Itemized modification records
━━━━━━━━━━━━━━━━
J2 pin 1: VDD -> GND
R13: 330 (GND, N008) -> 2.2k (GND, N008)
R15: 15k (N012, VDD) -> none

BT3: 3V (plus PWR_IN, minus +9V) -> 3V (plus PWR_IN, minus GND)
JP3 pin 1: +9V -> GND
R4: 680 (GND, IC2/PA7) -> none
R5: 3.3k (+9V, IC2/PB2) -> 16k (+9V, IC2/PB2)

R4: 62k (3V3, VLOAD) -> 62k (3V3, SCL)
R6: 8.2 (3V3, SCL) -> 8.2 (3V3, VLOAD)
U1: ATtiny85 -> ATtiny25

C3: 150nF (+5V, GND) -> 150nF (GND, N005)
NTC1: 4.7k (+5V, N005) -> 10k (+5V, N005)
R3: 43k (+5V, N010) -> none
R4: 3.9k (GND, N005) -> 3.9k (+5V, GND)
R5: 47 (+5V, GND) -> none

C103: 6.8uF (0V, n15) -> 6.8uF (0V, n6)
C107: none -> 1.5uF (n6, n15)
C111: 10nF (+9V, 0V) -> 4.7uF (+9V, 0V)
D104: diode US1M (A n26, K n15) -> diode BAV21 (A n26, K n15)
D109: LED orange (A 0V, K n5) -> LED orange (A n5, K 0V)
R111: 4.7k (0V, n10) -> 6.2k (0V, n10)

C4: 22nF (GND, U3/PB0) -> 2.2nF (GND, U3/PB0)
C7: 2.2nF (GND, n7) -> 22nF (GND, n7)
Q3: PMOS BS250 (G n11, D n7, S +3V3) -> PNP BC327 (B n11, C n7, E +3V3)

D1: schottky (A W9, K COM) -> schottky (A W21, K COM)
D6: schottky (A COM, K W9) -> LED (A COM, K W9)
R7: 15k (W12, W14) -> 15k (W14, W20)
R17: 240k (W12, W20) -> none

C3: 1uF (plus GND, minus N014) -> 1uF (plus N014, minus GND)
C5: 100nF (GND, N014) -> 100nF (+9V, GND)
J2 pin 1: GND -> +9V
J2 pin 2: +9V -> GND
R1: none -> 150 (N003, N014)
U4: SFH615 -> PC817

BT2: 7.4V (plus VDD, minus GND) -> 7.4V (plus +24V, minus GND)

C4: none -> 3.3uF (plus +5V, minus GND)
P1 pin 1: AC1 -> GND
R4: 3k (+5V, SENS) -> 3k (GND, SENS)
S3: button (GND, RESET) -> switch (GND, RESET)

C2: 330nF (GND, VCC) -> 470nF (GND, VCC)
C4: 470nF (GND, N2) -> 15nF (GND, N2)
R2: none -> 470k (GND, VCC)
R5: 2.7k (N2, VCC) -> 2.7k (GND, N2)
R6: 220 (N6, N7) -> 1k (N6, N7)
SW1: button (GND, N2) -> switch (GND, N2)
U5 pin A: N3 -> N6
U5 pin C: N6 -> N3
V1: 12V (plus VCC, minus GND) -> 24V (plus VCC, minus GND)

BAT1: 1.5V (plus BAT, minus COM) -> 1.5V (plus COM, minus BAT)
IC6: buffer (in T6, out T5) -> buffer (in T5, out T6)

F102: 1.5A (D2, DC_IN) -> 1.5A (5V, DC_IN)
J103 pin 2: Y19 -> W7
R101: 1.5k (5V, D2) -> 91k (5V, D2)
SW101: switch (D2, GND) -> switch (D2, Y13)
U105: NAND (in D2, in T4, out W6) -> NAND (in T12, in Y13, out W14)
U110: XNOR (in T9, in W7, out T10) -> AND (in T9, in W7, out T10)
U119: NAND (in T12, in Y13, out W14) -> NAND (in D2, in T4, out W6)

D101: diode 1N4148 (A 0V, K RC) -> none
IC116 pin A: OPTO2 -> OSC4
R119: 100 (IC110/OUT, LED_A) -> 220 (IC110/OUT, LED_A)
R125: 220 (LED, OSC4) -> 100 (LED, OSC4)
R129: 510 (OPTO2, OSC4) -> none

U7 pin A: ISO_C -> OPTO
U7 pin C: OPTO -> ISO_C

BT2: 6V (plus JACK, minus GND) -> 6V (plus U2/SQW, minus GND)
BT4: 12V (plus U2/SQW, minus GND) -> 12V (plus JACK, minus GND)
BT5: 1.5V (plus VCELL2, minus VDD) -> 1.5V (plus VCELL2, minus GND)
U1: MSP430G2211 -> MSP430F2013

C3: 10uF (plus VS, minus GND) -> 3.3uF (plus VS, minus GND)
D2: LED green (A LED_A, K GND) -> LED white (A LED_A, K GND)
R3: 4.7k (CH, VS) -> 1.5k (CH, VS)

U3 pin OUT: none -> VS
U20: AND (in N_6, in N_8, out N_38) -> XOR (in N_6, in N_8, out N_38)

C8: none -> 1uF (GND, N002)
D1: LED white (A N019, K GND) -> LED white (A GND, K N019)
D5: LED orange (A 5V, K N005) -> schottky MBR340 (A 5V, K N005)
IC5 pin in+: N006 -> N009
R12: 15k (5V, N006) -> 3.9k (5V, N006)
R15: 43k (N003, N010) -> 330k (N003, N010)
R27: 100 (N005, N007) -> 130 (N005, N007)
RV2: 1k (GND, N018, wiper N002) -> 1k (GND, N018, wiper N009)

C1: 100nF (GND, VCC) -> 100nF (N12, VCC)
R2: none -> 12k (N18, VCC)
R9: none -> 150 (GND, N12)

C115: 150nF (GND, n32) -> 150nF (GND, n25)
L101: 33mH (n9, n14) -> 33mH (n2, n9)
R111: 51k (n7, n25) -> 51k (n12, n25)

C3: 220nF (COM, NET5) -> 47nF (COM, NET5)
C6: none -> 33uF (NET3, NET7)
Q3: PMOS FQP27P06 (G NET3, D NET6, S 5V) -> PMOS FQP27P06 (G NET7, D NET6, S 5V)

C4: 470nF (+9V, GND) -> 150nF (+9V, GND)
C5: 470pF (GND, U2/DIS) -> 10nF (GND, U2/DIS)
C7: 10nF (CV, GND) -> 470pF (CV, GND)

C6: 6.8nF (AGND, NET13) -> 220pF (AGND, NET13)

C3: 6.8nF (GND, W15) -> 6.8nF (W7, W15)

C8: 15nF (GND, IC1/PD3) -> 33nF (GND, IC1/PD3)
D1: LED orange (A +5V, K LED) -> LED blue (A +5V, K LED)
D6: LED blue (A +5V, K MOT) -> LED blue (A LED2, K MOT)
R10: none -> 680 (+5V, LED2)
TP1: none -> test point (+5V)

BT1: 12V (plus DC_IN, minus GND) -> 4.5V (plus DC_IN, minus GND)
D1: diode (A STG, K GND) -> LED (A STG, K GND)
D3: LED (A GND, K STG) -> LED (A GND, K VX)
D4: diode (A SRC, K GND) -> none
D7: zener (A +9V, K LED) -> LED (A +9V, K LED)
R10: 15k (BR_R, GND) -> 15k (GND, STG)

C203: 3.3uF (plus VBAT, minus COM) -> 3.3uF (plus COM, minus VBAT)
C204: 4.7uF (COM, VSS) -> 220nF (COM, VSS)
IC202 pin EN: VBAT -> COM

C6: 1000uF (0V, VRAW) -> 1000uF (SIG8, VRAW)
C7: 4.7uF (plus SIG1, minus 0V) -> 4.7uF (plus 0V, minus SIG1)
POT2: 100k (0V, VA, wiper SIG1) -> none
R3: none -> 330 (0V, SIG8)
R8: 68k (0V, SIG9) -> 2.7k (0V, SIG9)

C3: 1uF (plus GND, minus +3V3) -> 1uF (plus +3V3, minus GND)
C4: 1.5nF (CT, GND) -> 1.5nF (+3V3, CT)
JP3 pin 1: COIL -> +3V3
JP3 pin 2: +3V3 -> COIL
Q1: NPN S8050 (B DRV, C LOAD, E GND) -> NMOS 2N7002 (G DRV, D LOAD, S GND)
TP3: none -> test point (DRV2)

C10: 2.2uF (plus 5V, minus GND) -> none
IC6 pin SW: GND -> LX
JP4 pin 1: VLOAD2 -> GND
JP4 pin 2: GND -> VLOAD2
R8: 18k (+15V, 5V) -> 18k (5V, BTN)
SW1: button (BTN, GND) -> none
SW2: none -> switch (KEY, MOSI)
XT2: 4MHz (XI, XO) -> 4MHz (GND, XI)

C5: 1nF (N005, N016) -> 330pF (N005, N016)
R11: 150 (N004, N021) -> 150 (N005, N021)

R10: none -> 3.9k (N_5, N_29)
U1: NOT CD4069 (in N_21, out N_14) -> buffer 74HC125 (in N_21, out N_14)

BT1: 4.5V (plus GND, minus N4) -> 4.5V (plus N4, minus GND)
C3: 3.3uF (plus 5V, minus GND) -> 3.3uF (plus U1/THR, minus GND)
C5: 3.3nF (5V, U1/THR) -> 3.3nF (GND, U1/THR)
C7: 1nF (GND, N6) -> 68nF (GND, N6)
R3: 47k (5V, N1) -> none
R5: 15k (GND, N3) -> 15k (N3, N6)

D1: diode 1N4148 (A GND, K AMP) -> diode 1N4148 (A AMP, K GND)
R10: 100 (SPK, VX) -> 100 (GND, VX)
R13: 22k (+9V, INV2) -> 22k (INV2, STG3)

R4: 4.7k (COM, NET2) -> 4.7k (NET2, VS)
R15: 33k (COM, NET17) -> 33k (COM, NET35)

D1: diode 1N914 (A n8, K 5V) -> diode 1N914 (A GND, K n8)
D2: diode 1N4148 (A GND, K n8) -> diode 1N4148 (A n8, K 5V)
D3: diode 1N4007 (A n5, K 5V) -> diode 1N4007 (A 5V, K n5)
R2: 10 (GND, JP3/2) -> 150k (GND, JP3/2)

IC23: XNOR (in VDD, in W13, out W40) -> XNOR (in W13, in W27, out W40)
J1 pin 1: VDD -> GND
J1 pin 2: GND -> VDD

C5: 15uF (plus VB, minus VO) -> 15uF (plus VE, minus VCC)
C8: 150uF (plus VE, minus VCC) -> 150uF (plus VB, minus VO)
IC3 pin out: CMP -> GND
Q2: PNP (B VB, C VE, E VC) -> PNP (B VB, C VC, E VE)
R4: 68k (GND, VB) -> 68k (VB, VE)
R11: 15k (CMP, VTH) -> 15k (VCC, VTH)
━━━━━━━━━━━━━━━━
WHAT YOU ARE ASKED TO DO
From the data above, output only the lines between the line containing "D1: diode (A" and the line containing "R8: 68k (0V, SIG9) -> 2.7k (0V, SIG9)", inclusive, exactly as written.

TASK ANSWER
D1: diode (A STG, K GND) -> LED (A STG, K GND)
D3: LED (A GND, K STG) -> LED (A GND, K VX)
D4: diode (A SRC, K GND) -> none
D7: zener (A +9V, K LED) -> LED (A +9V, K LED)
R10: 15k (BR_R, GND) -> 15k (GND, STG)

C203: 3.3uF (plus VBAT, minus COM) -> 3.3uF (plus COM, minus VBAT)
C204: 4.7uF (COM, VSS) -> 220nF (COM, VSS)
IC202 pin EN: VBAT -> COM

C6: 1000uF (0V, VRAW) -> 1000uF (SIG8, VRAW)
C7: 4.7uF (plus SIG1, minus 0V) -> 4.7uF (plus 0V, minus SIG1)
POT2: 100k (0V, VA, wiper SIG1) -> none
R3: none -> 330 (0V, SIG8)
R8: 68k (0V, SIG9) -> 2.7k (0V, SIG9)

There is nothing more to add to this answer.